--- RECORDS TO USE ---
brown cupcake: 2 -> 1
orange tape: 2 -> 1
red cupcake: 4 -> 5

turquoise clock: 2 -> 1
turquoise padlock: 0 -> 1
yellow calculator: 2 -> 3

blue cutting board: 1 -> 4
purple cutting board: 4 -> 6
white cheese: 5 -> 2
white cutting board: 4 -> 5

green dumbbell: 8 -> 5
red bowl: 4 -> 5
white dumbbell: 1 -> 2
---
--- RECORDS TO USE ---
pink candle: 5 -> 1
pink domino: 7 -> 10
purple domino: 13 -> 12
---
§ TASK
Taking the entries above, restate exactly those lines that fall between the line with "white cheese: 5 -> 2" and the line with "white dumbbell: 1 -> 2", keeping both of those lines too.

§ RESULT OF THE EXERCISE
white cheese: 5 -> 2
white cutting board: 4 -> 5

green dumbbell: 8 -> 5
red bowl: 4 -> 5
white dumbbell: 1 -> 2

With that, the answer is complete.